WHAT TO WORK ON = Each line of the entries below that includes "rotated" belongs in your answer.

RECORDS SUPPLIED =
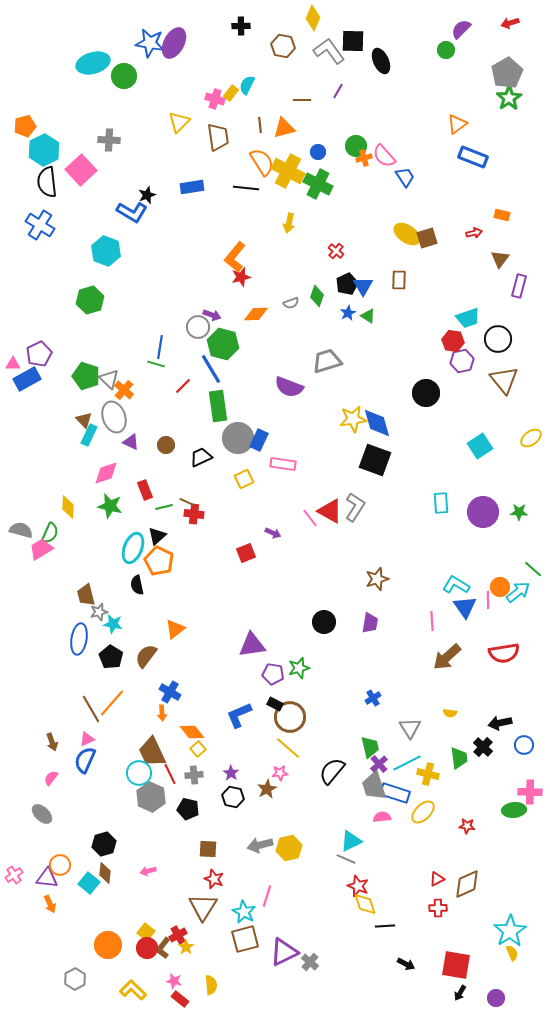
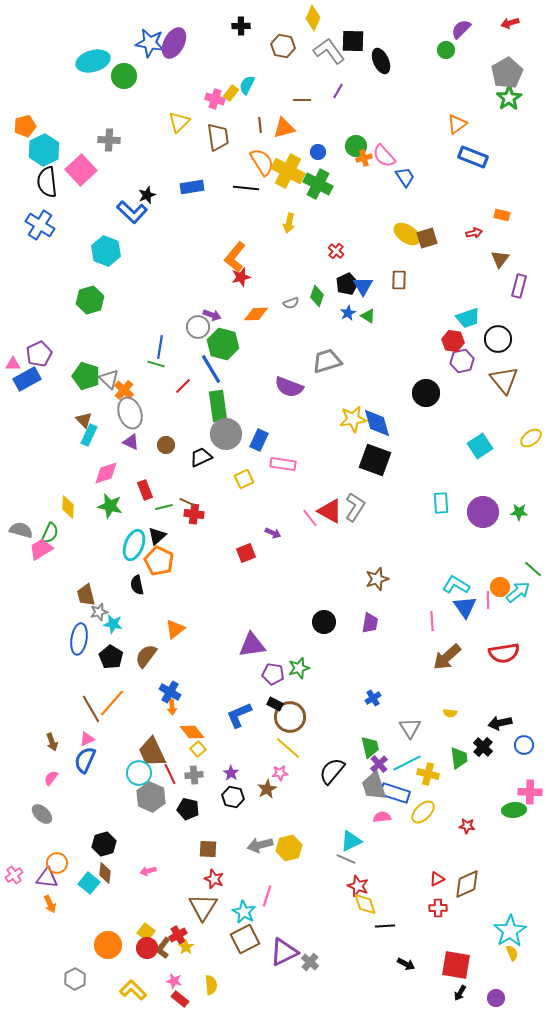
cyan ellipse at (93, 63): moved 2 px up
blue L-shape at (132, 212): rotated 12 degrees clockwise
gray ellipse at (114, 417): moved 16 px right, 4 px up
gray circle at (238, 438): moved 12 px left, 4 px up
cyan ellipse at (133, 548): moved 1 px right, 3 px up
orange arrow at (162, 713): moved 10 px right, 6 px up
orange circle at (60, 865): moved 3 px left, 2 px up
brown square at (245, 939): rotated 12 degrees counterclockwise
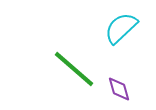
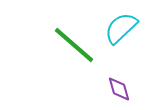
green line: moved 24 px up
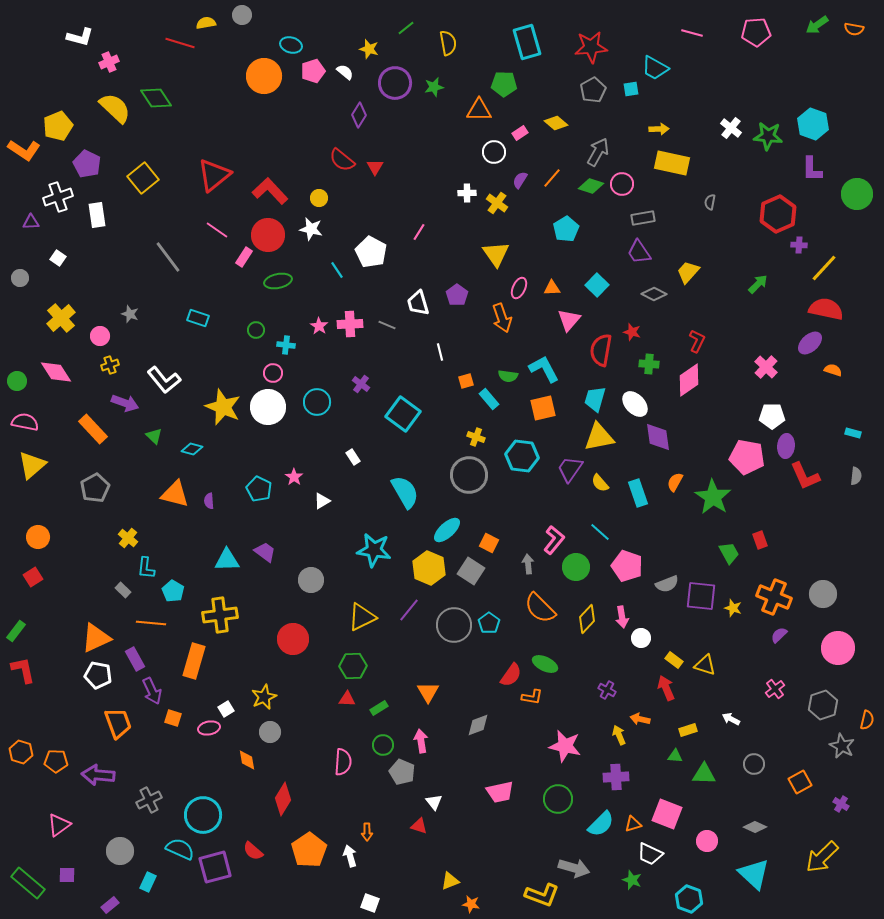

---

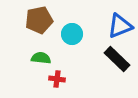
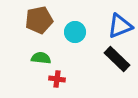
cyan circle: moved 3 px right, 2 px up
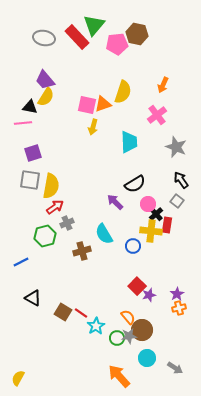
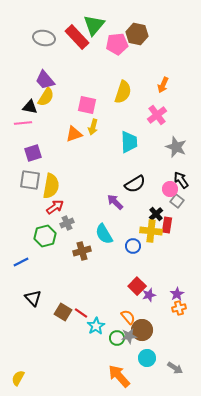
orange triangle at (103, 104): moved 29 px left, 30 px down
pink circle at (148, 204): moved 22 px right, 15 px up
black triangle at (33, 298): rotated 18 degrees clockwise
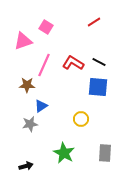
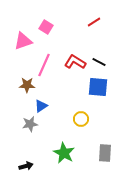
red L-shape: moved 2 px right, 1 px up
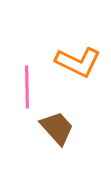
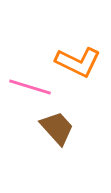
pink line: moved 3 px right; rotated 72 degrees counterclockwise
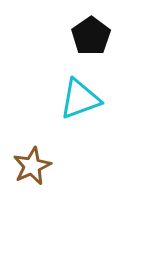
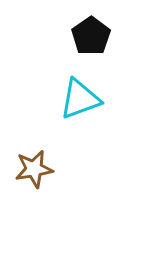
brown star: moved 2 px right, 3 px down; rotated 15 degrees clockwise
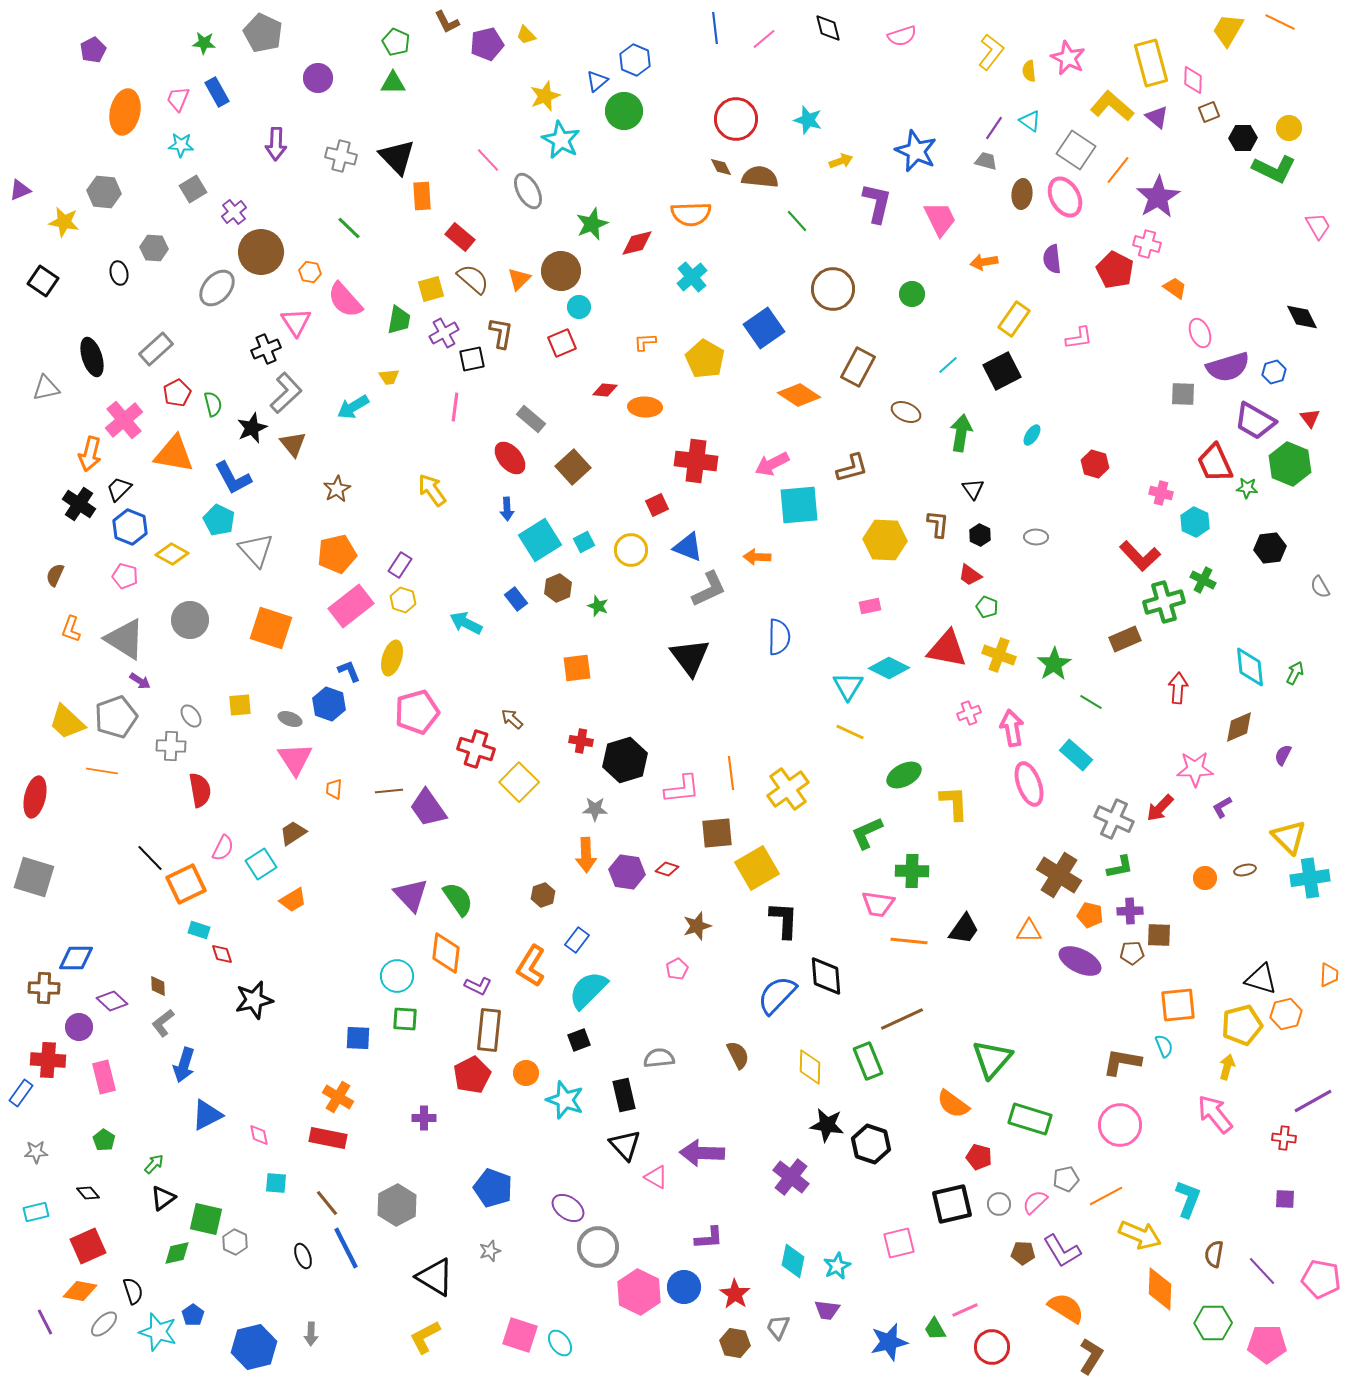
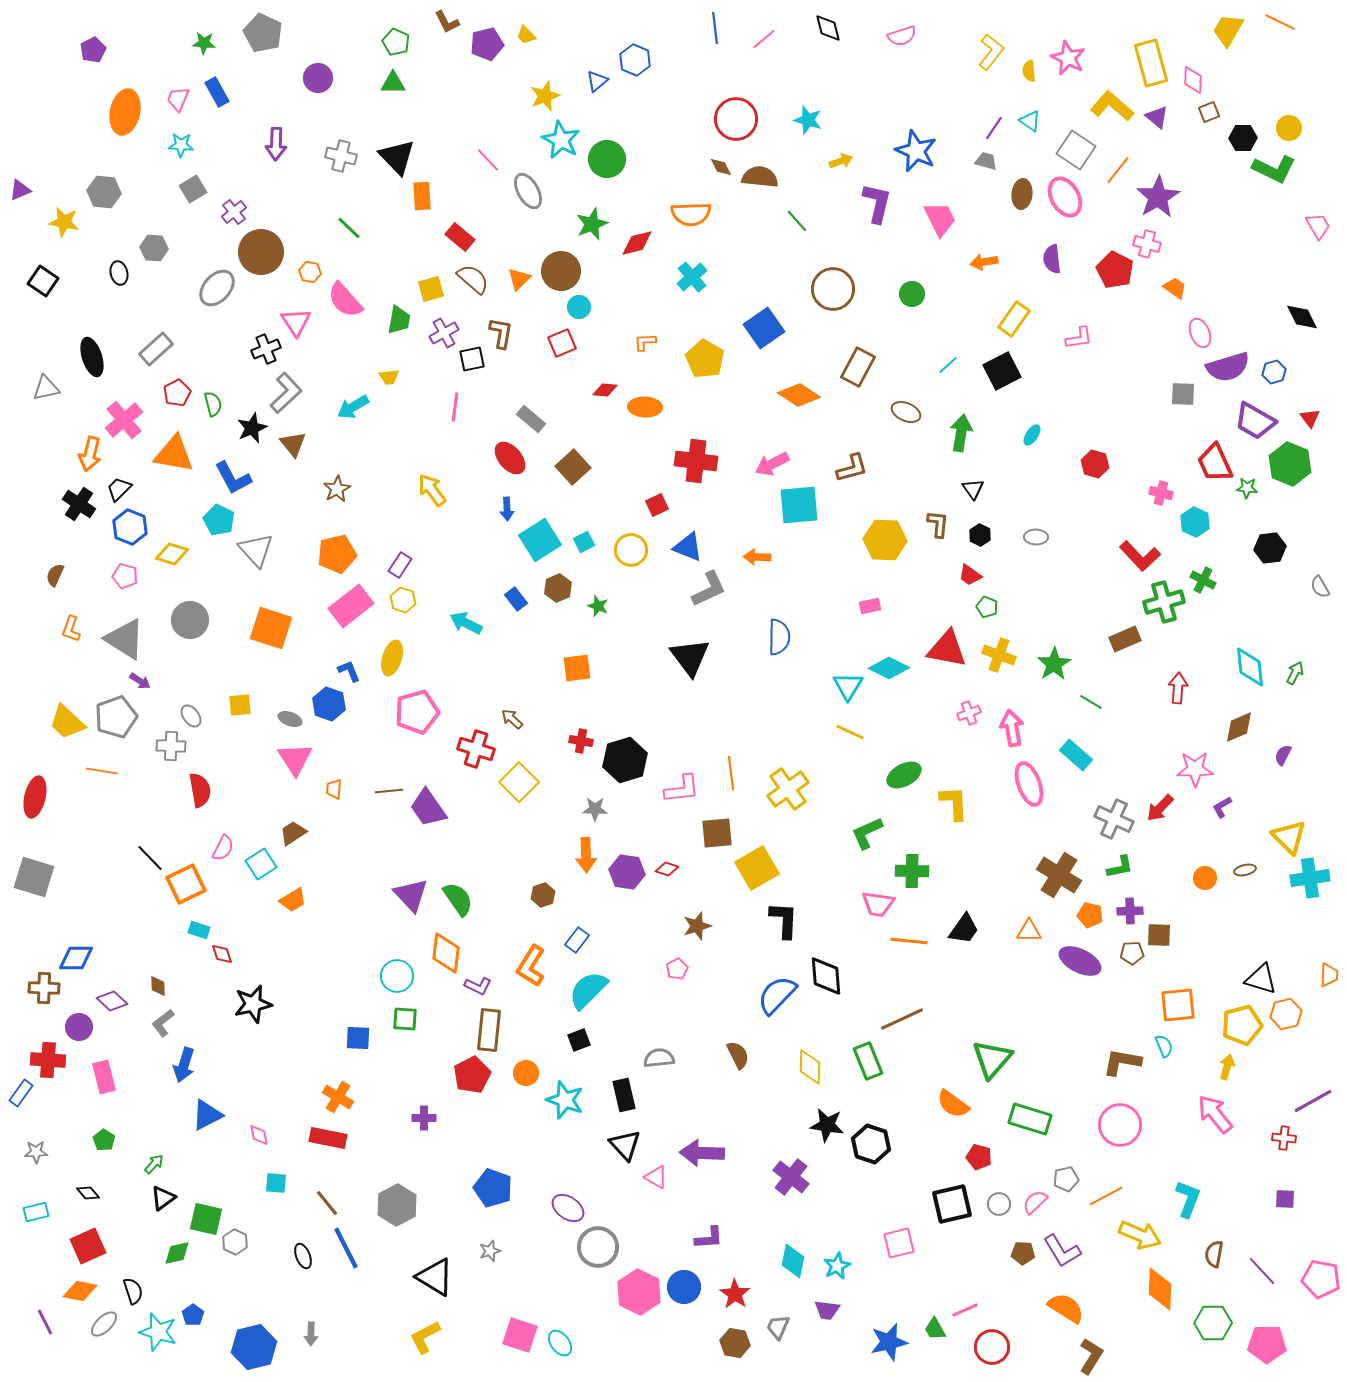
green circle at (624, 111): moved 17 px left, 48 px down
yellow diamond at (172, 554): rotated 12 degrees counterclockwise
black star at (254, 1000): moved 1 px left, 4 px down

TASK SOLUTION =
blue L-shape at (132, 212): rotated 12 degrees clockwise
brown square at (245, 939): rotated 12 degrees counterclockwise
black triangle at (33, 298): rotated 18 degrees clockwise
pink line: moved 3 px right; rotated 72 degrees counterclockwise
brown star: moved 2 px right, 3 px down; rotated 15 degrees clockwise
yellow diamond at (172, 554): rotated 12 degrees counterclockwise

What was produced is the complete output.